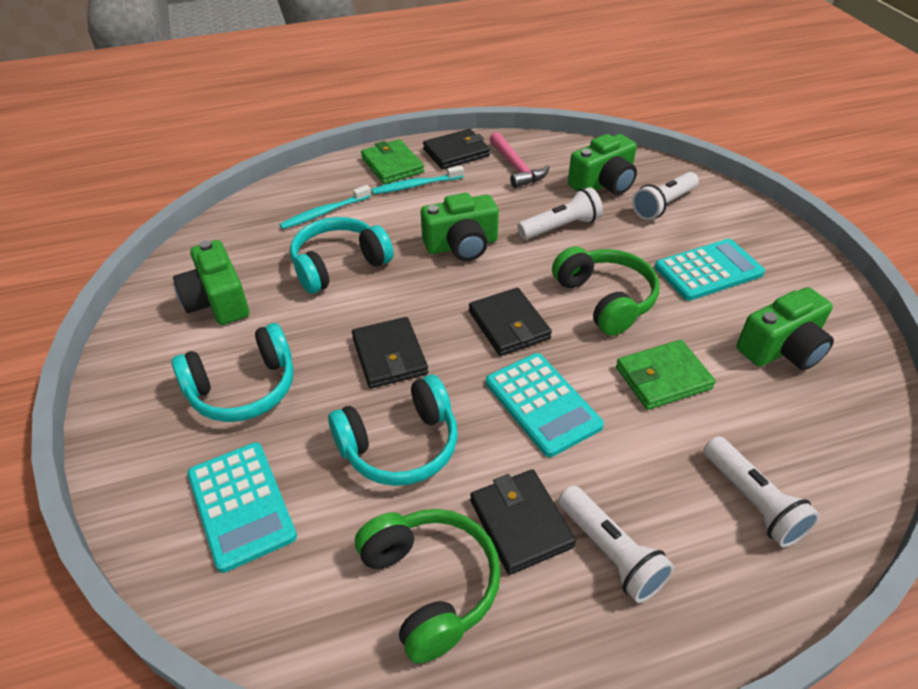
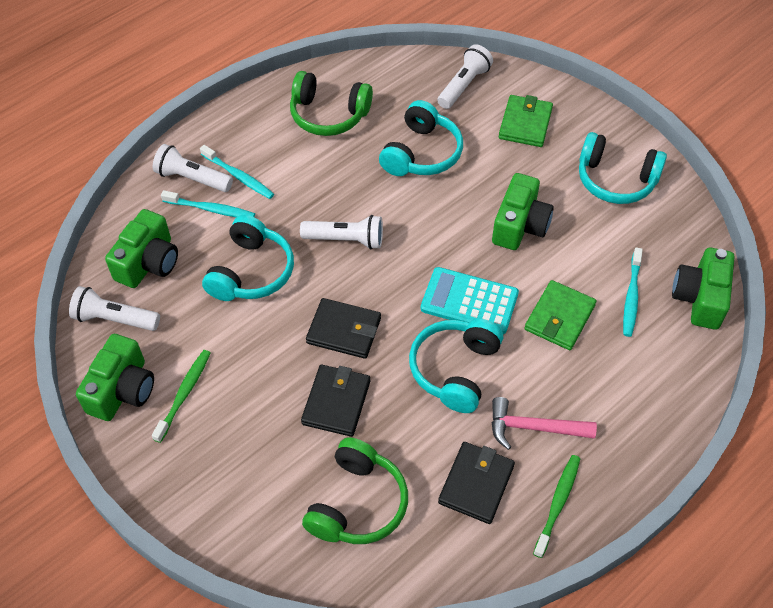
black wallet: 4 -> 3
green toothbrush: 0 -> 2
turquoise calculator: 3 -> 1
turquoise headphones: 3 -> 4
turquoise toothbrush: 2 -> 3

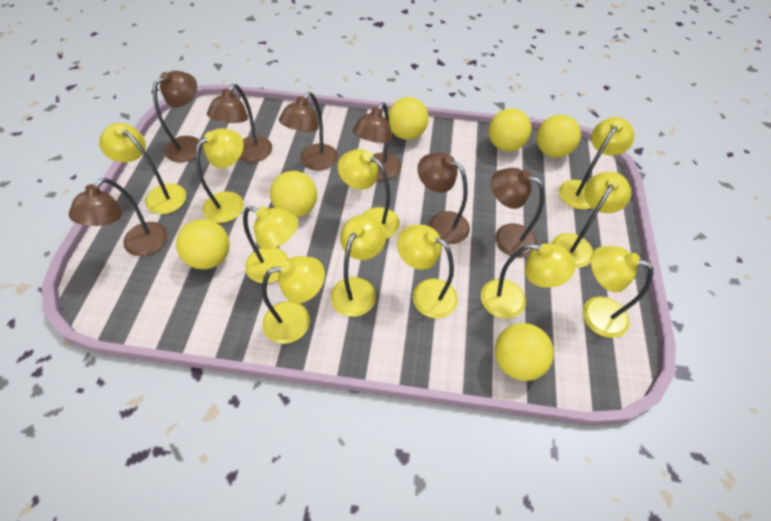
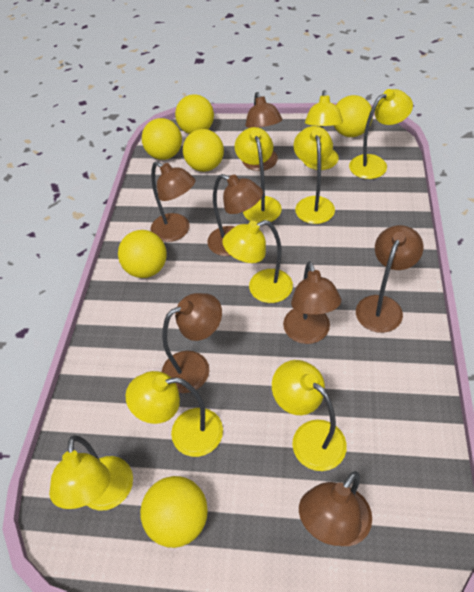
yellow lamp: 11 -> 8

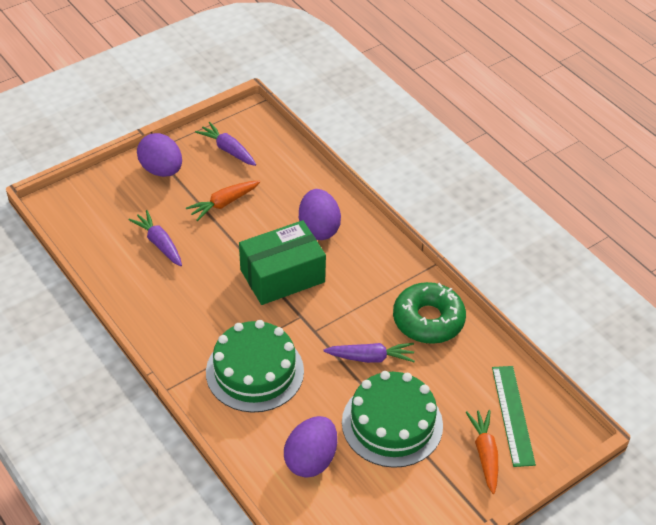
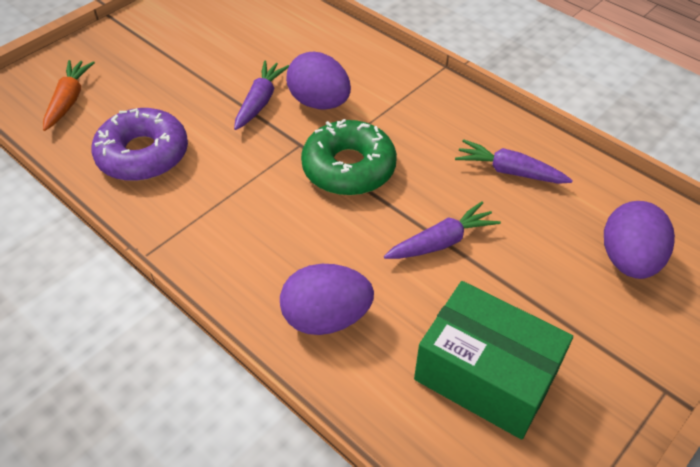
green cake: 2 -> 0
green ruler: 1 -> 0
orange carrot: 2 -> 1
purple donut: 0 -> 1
---
▶ ASSIGNMENT:
Ignoring the pictures, write out word for word the lines from the line containing "yellow lamp: 11 -> 8" through the end of the material above.

▶ RESPONSE:
yellow lamp: 11 -> 8

green cake: 2 -> 0
green ruler: 1 -> 0
orange carrot: 2 -> 1
purple donut: 0 -> 1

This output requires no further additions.